Start of Data for this task

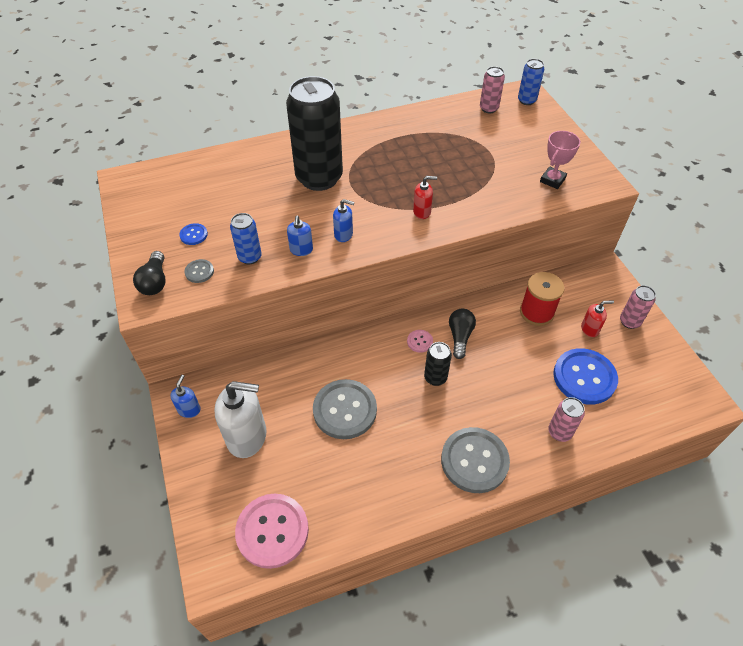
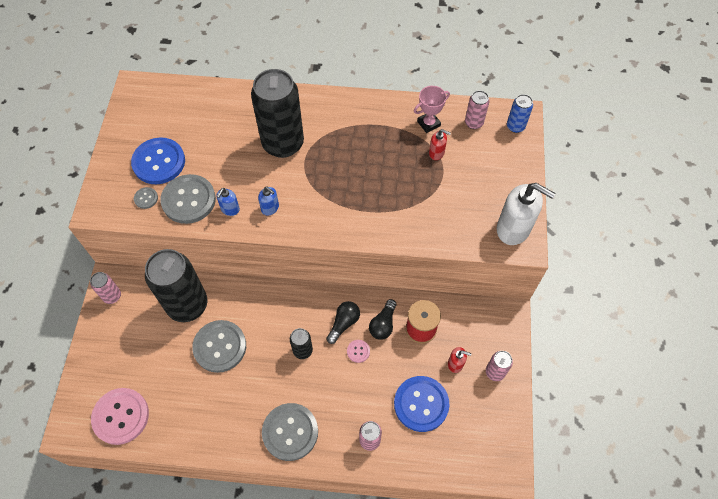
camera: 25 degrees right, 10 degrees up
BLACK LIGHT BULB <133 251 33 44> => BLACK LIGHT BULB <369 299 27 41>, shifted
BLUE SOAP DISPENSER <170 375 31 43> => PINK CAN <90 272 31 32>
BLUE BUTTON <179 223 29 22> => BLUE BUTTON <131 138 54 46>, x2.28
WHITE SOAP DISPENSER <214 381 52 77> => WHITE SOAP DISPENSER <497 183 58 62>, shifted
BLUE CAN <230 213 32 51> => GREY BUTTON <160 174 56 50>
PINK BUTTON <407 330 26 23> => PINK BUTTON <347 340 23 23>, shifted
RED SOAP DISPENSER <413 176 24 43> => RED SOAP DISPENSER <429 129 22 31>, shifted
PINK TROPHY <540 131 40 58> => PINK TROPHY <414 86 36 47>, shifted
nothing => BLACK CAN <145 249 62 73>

End of Data for this task
Start of Data for this task

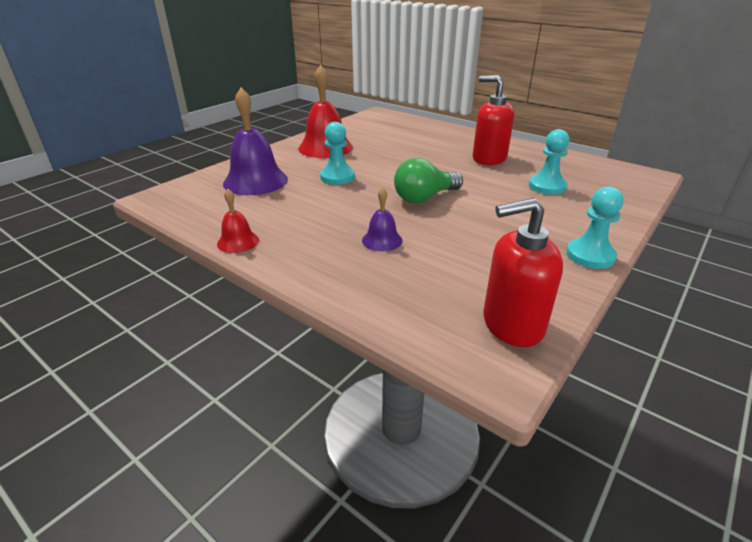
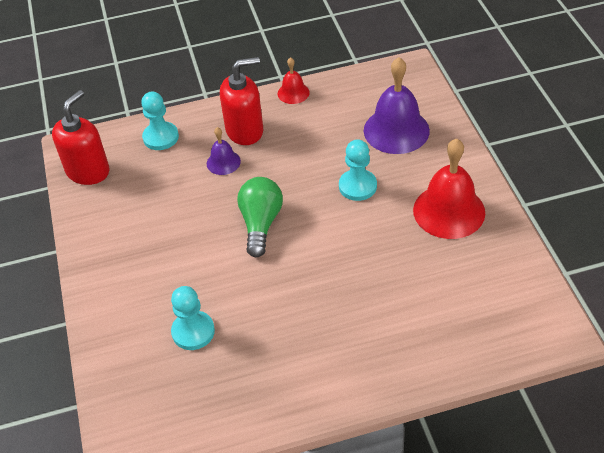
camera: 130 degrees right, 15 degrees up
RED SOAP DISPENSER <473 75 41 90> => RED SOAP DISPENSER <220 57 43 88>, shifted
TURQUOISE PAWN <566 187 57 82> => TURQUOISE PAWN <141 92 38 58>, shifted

End of Data for this task

What needs to be done → The answer is the lines above between the line holding "BLACK LIGHT BULB <133" and the line holding "nothing => BLACK CAN <145 249 62 73>", inclusive, each written out exactly, and no others.

Your solution →
BLACK LIGHT BULB <133 251 33 44> => BLACK LIGHT BULB <369 299 27 41>, shifted
BLUE SOAP DISPENSER <170 375 31 43> => PINK CAN <90 272 31 32>
BLUE BUTTON <179 223 29 22> => BLUE BUTTON <131 138 54 46>, x2.28
WHITE SOAP DISPENSER <214 381 52 77> => WHITE SOAP DISPENSER <497 183 58 62>, shifted
BLUE CAN <230 213 32 51> => GREY BUTTON <160 174 56 50>
PINK BUTTON <407 330 26 23> => PINK BUTTON <347 340 23 23>, shifted
RED SOAP DISPENSER <413 176 24 43> => RED SOAP DISPENSER <429 129 22 31>, shifted
PINK TROPHY <540 131 40 58> => PINK TROPHY <414 86 36 47>, shifted
nothing => BLACK CAN <145 249 62 73>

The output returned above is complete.